Instructions for the task
Pictures aside, each record should be reproduced exactly.

##### Data for review #####

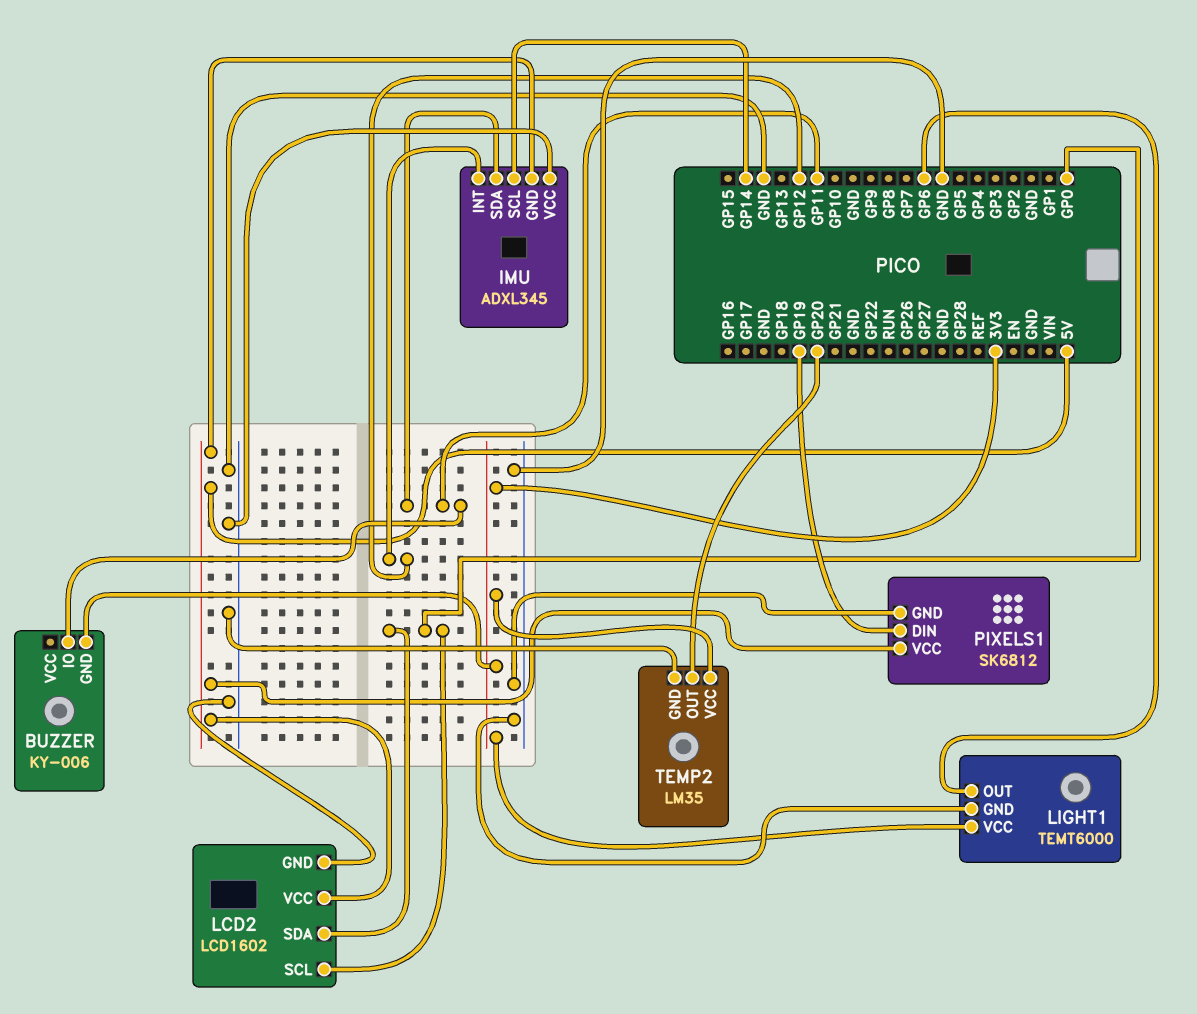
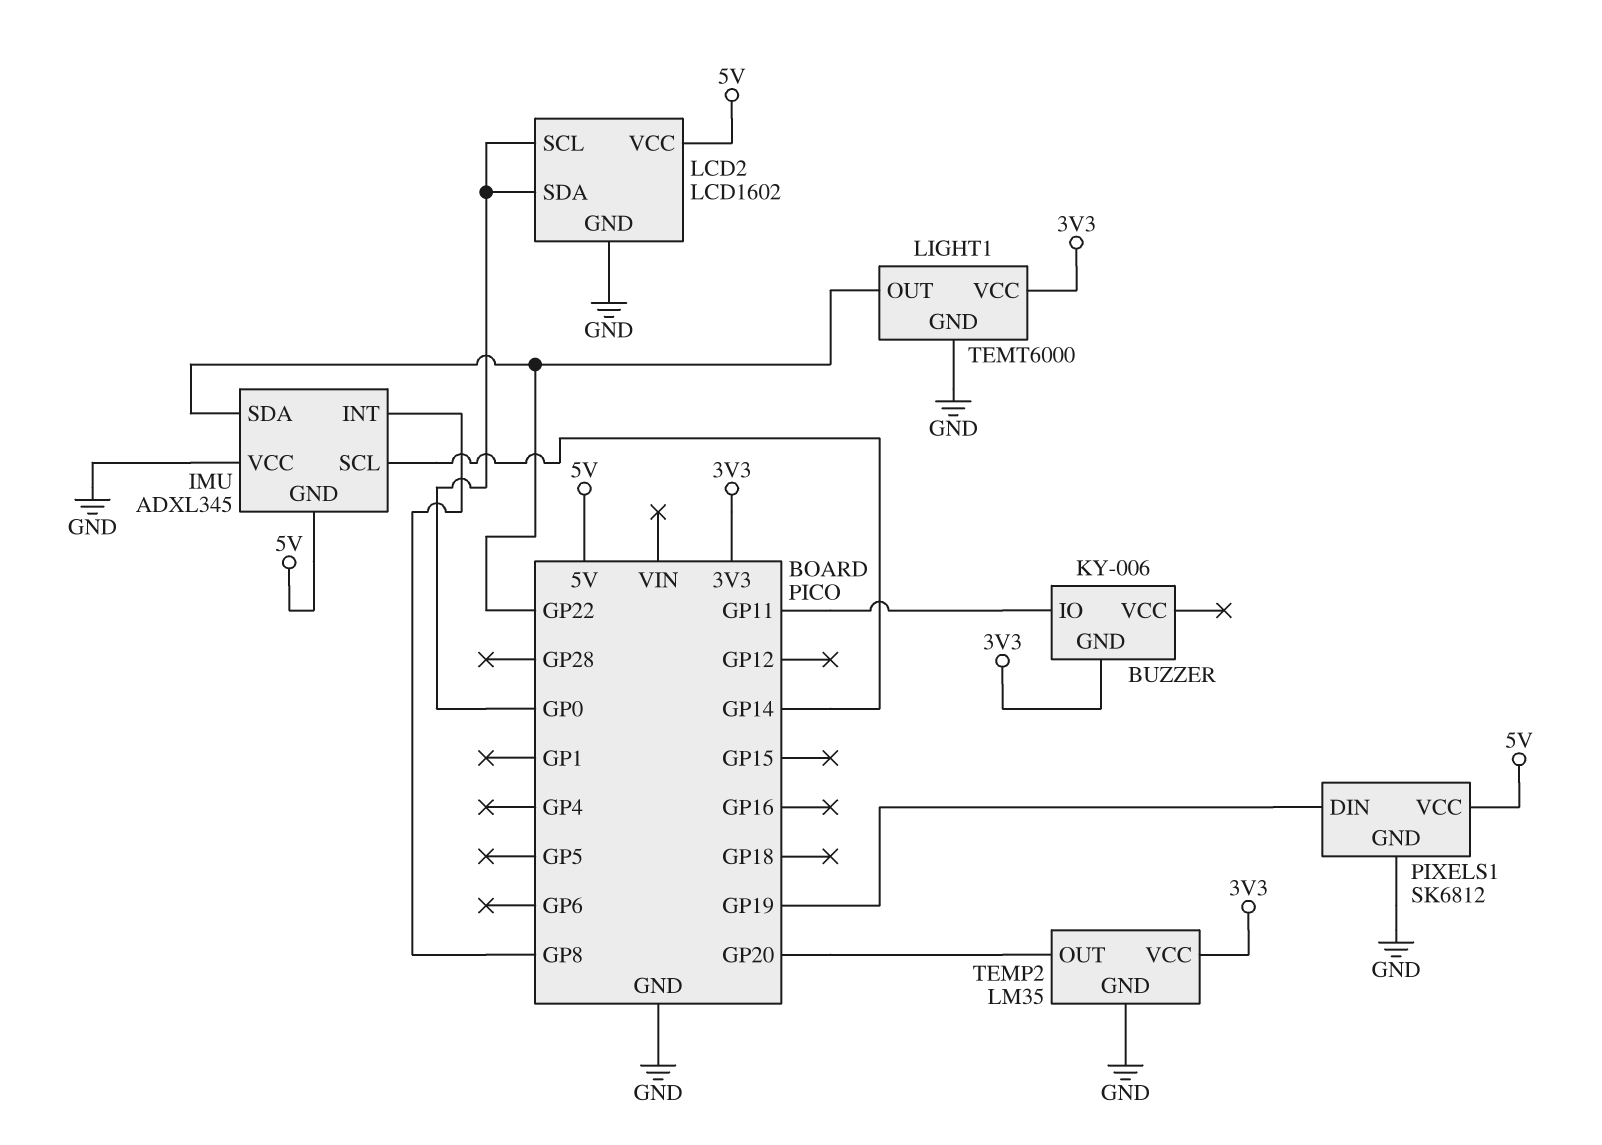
IMU pin INT: GP12 -> GP8
IMU pin SDA: GP11 -> GP22
LIGHT1 pin OUT: GP6 -> GP22

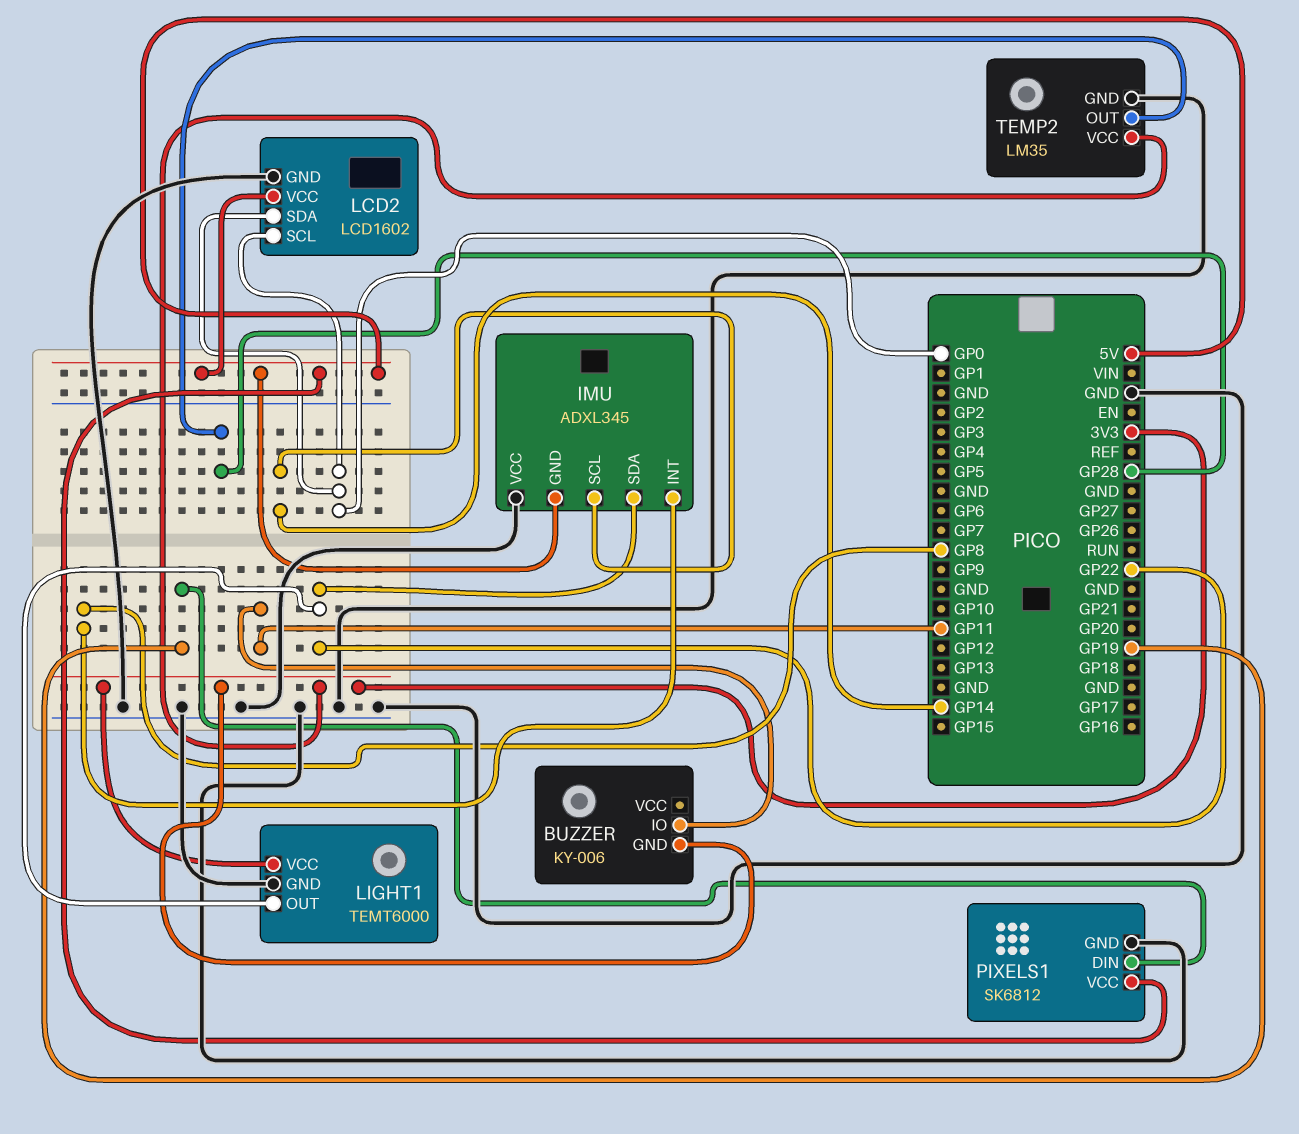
TEMP2 pin OUT: GP20 -> GP28

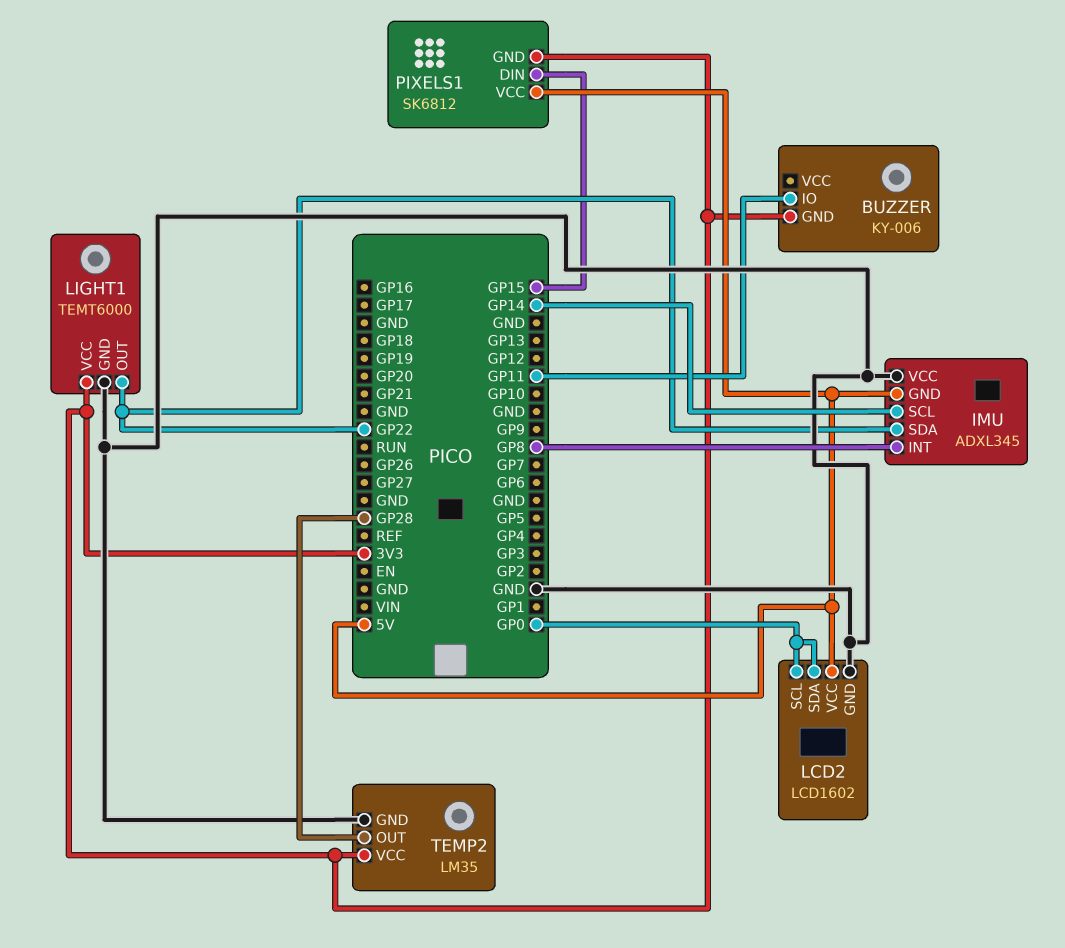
PIXELS1 pin DIN: GP19 -> GP15
PIXELS1 pin GND: GND -> 3V3

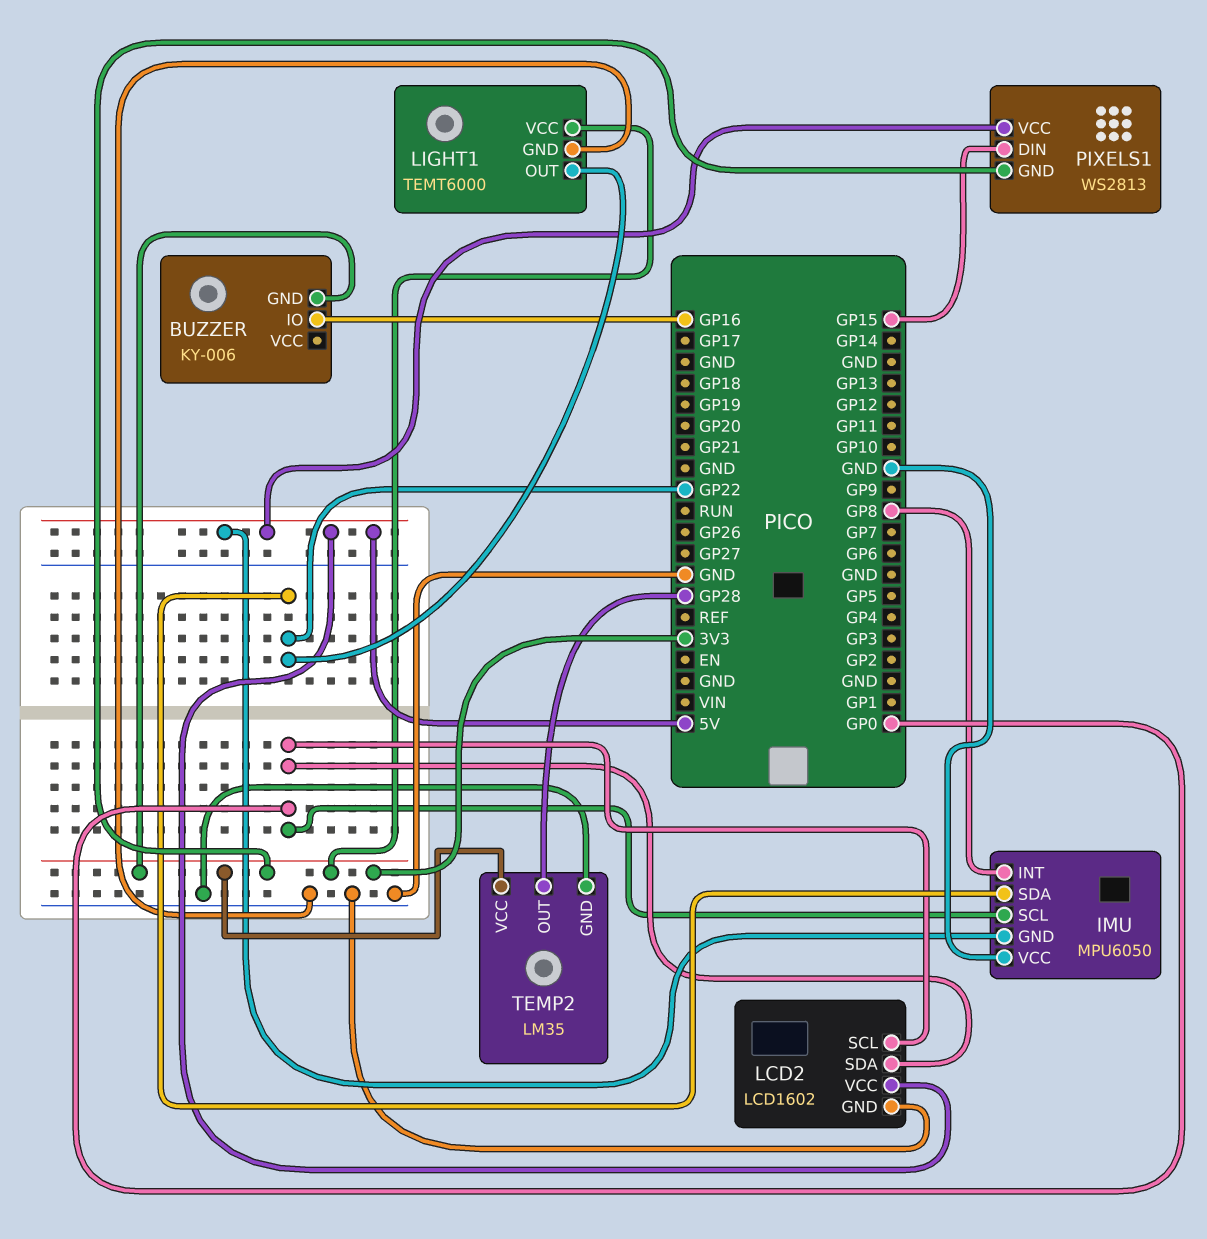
BUZZER pin IO: GP11 -> GP16
IMU: ADXL345 -> MPU6050
IMU pin SCL: GP14 -> GP0
PIXELS1: SK6812 -> WS2813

#####

Answer below
IMU pin INT: GP12 -> GP8
IMU pin SDA: GP11 -> GP22
LIGHT1 pin OUT: GP6 -> GP22

TEMP2 pin OUT: GP20 -> GP28

PIXELS1 pin DIN: GP19 -> GP15
PIXELS1 pin GND: GND -> 3V3

BUZZER pin IO: GP11 -> GP16
IMU: ADXL345 -> MPU6050
IMU pin SCL: GP14 -> GP0
PIXELS1: SK6812 -> WS2813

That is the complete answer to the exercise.